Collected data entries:

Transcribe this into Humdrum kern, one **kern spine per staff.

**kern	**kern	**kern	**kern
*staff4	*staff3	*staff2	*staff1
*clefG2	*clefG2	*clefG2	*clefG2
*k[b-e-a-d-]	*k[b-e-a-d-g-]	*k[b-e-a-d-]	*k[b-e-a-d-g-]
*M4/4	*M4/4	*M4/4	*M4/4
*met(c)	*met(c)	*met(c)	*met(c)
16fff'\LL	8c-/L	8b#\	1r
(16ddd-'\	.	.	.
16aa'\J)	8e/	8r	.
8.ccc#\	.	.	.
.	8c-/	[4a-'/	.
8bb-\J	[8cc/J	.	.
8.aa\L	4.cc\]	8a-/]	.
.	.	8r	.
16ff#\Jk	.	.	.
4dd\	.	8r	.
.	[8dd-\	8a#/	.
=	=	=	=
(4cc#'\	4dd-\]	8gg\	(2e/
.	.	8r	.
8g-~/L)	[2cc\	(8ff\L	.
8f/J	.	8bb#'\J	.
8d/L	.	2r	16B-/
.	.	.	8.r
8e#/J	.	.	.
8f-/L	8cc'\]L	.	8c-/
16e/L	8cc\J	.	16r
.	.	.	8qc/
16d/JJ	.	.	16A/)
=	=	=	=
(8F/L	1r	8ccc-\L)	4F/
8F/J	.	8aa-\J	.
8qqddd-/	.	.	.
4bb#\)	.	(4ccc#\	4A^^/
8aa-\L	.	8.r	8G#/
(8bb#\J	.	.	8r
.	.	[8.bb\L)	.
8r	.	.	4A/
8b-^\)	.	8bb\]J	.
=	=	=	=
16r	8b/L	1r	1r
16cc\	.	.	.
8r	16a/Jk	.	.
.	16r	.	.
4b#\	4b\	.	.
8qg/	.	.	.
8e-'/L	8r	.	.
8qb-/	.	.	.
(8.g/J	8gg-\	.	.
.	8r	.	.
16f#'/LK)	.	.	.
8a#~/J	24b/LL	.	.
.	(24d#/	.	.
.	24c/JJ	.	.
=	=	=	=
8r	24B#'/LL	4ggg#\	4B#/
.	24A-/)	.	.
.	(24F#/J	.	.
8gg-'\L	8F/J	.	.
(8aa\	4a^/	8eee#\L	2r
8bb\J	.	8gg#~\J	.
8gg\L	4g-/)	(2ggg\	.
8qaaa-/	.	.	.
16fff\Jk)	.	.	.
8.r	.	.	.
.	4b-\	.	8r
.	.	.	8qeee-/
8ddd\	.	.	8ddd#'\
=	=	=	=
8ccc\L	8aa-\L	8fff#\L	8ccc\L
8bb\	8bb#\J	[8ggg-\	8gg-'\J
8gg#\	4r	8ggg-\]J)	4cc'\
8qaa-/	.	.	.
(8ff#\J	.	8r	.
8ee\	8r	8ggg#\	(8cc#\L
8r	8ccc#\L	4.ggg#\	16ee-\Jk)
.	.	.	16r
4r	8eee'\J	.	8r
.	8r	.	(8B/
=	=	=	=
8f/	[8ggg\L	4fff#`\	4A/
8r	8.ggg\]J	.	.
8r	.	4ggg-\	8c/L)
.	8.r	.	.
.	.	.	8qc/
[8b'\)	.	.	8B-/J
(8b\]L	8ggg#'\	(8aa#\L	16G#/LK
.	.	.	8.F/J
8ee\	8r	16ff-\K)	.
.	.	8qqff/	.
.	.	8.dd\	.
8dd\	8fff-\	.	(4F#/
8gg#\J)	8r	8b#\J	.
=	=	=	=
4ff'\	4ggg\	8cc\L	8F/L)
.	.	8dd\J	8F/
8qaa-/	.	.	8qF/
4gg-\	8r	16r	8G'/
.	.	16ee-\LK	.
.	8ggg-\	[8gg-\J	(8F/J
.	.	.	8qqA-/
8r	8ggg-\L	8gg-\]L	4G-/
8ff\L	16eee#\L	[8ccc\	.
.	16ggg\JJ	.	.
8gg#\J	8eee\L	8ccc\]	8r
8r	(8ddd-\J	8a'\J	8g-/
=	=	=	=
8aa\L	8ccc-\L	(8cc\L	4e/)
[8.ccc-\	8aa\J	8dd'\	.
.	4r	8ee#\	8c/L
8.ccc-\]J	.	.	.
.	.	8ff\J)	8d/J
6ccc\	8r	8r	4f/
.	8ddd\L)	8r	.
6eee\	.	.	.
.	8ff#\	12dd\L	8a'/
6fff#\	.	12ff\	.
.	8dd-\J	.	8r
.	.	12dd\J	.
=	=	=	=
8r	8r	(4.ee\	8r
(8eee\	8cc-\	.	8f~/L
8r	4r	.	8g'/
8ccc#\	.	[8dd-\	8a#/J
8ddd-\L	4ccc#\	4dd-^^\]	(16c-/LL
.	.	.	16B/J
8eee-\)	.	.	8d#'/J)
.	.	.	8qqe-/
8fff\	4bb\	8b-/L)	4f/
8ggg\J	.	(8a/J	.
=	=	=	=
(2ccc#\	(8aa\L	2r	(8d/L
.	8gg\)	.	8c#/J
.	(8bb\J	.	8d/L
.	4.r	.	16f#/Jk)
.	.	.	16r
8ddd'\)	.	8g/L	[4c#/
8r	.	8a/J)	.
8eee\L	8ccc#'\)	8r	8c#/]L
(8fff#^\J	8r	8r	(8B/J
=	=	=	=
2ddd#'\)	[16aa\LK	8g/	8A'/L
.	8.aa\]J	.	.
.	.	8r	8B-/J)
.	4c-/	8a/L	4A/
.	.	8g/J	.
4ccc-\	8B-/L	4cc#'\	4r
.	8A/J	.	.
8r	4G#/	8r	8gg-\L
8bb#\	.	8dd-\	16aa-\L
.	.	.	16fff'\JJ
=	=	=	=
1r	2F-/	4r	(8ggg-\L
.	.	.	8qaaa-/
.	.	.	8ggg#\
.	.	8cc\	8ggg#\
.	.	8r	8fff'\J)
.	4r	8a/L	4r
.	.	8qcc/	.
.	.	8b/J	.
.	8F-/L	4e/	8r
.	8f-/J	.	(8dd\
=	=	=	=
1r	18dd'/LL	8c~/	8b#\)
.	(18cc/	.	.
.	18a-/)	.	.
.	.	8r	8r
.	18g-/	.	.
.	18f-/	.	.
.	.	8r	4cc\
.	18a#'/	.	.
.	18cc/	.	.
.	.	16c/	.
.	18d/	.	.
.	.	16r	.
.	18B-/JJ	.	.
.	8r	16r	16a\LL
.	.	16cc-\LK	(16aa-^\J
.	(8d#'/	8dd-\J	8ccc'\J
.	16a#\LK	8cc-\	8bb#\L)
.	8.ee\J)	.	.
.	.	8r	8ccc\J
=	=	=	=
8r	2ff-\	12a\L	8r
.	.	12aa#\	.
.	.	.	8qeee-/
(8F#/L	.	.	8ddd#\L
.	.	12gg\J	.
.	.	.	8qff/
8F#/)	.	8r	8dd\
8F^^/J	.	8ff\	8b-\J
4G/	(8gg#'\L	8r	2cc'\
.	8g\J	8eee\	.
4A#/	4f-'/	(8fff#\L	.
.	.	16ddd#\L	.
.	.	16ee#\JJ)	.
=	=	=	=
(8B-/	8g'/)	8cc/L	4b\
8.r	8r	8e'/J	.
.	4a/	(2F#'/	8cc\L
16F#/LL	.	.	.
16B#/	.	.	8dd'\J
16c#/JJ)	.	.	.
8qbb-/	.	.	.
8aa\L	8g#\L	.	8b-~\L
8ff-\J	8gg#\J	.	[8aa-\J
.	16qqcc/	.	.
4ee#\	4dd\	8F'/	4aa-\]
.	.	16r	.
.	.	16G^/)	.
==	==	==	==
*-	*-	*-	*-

◆ Aim of the exercise:
Report every line of the data above that contains the string "kern", copying each of those lines in full. Case counts, so treat any other capitalization as a different string.

◆ Written answer:
Transcribe this into Humdrum kern, one **kern spine per staff.
**kern	**kern	**kern	**kern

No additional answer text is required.